----- Extracted entries -----

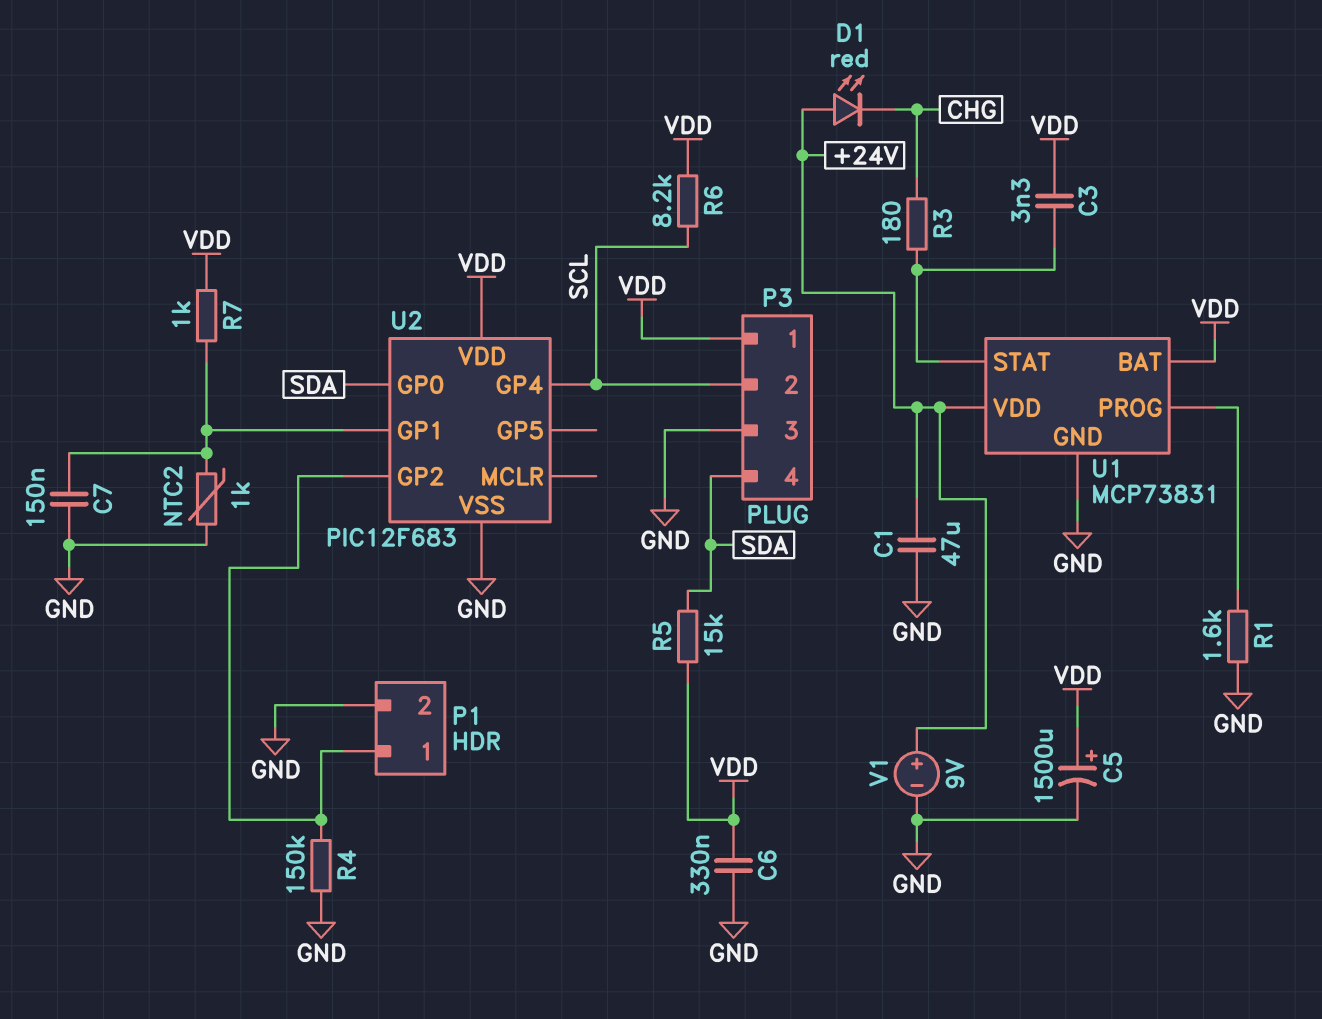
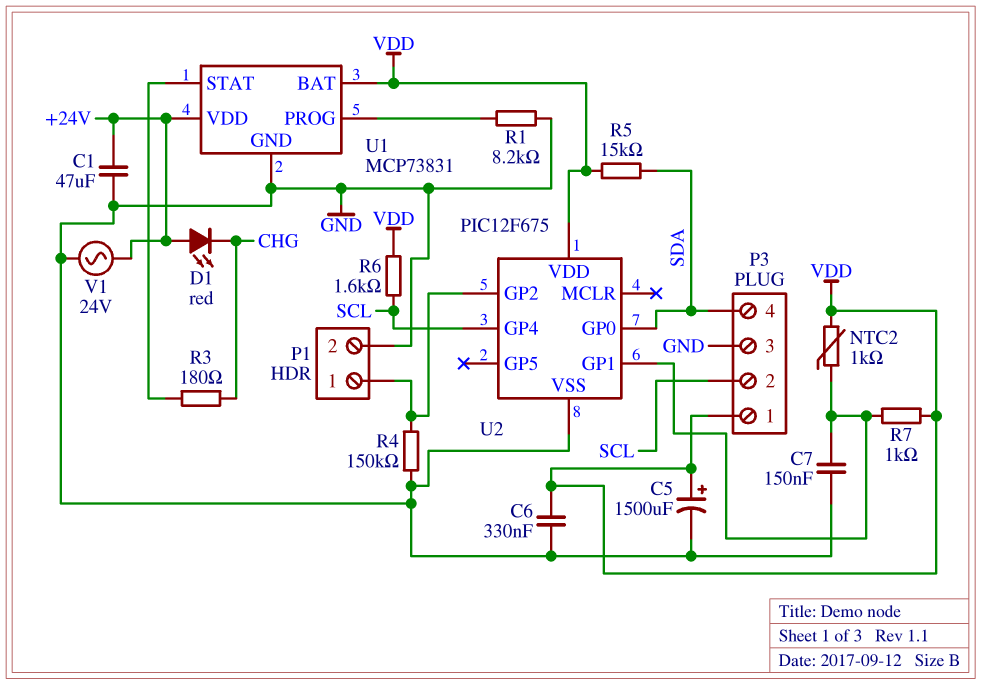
C3: 3.3nF (U1/STAT, VDD) -> none
NTC2: 1k (GND, U2/GP1) -> 1k (U2/GP1, VDD)
R1: 1.6k (GND, U1/PROG) -> 8.2k (GND, U1/PROG)
R6: 8.2k (SCL, VDD) -> 1.6k (SCL, VDD)
U2: PIC12F683 -> PIC12F675
V1: 9V (plus +24V, minus GND) -> AC 24V (+24V, GND)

-----

Task directions
Leave out every picture and transcribe the remaining entries exactly.

Result
C3: 3.3nF (U1/STAT, VDD) -> none
NTC2: 1k (GND, U2/GP1) -> 1k (U2/GP1, VDD)
R1: 1.6k (GND, U1/PROG) -> 8.2k (GND, U1/PROG)
R6: 8.2k (SCL, VDD) -> 1.6k (SCL, VDD)
U2: PIC12F683 -> PIC12F675
V1: 9V (plus +24V, minus GND) -> AC 24V (+24V, GND)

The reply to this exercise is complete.